How many lines in the records below contain the string "purple"? Case counts. Reply with the number alone.

[Start Records]

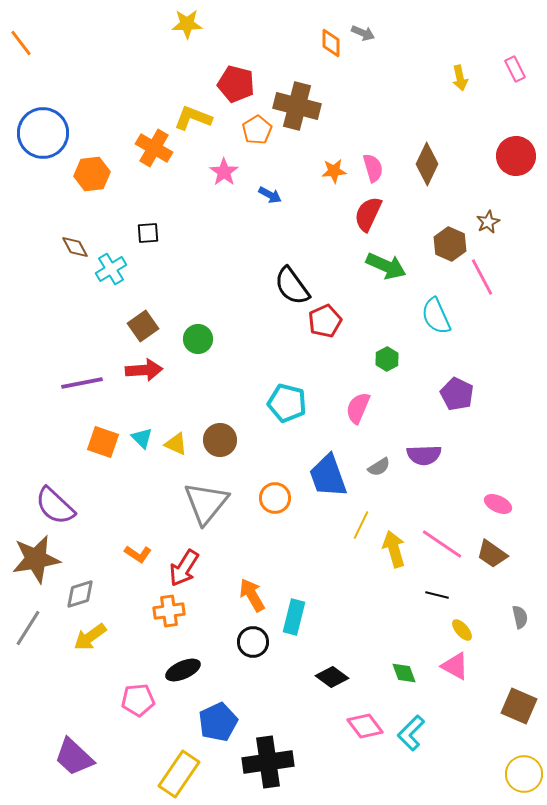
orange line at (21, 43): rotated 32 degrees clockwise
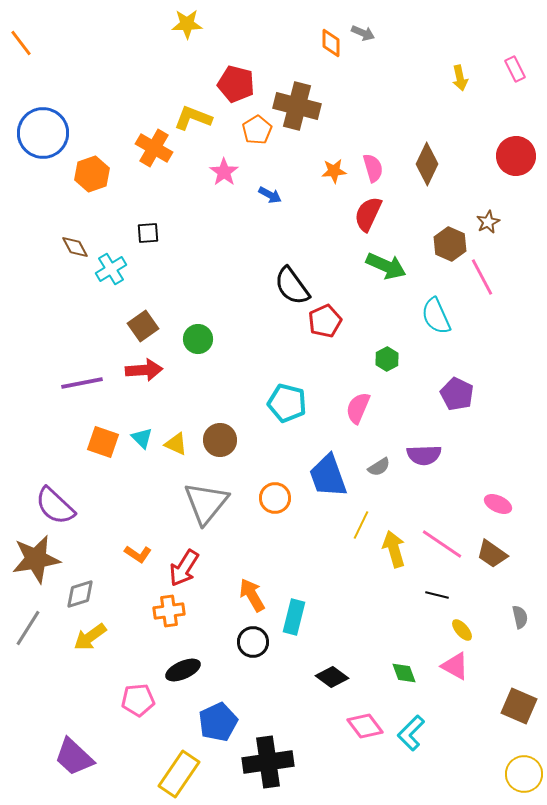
orange hexagon at (92, 174): rotated 12 degrees counterclockwise
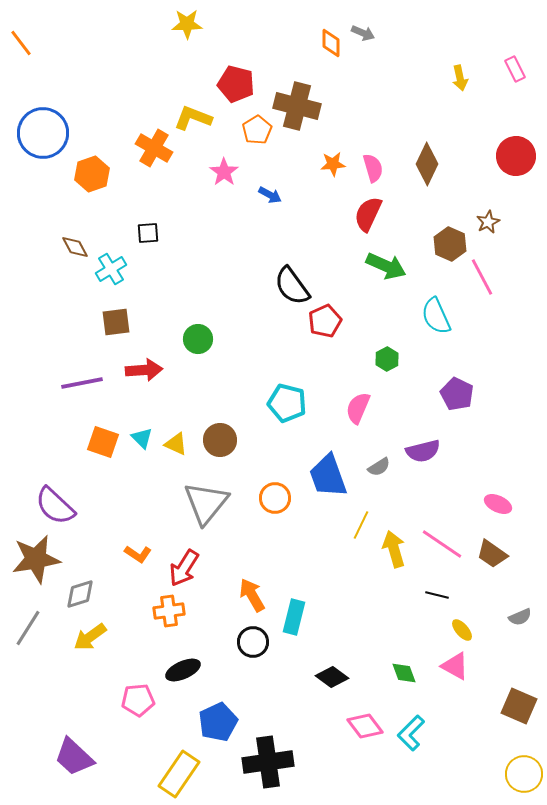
orange star at (334, 171): moved 1 px left, 7 px up
brown square at (143, 326): moved 27 px left, 4 px up; rotated 28 degrees clockwise
purple semicircle at (424, 455): moved 1 px left, 4 px up; rotated 12 degrees counterclockwise
gray semicircle at (520, 617): rotated 80 degrees clockwise
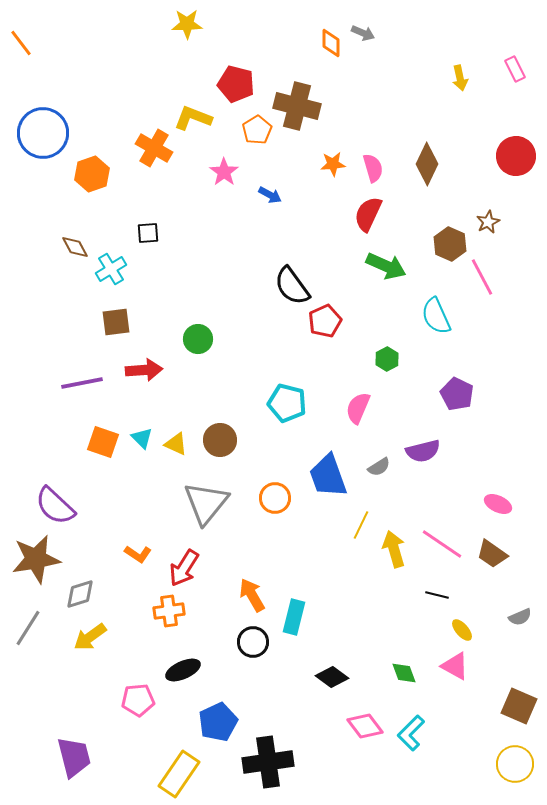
purple trapezoid at (74, 757): rotated 147 degrees counterclockwise
yellow circle at (524, 774): moved 9 px left, 10 px up
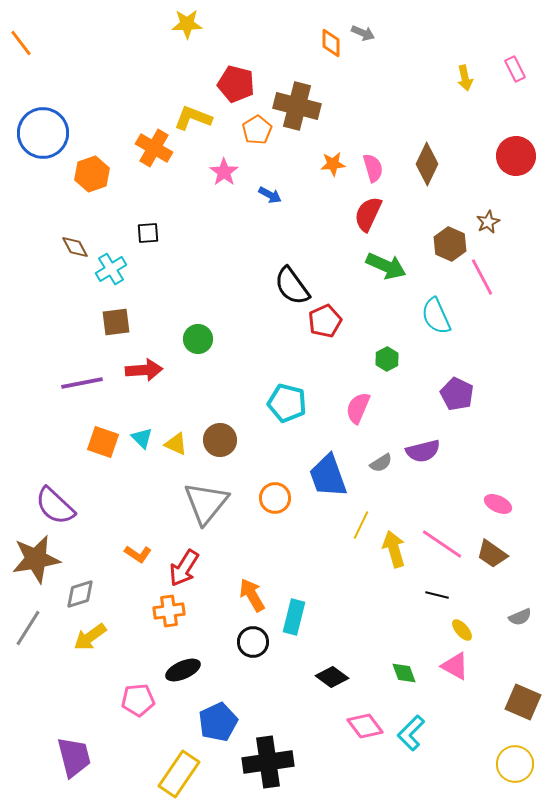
yellow arrow at (460, 78): moved 5 px right
gray semicircle at (379, 467): moved 2 px right, 4 px up
brown square at (519, 706): moved 4 px right, 4 px up
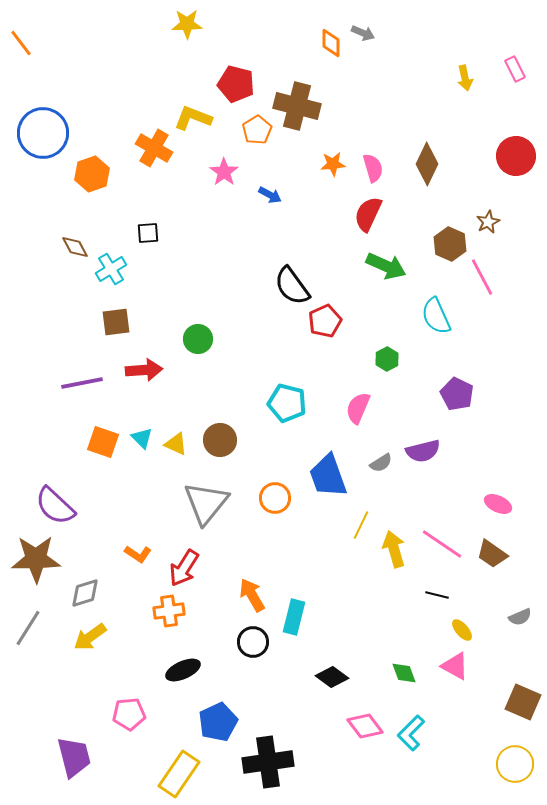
brown star at (36, 559): rotated 9 degrees clockwise
gray diamond at (80, 594): moved 5 px right, 1 px up
pink pentagon at (138, 700): moved 9 px left, 14 px down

[End Records]

**Solution:** 2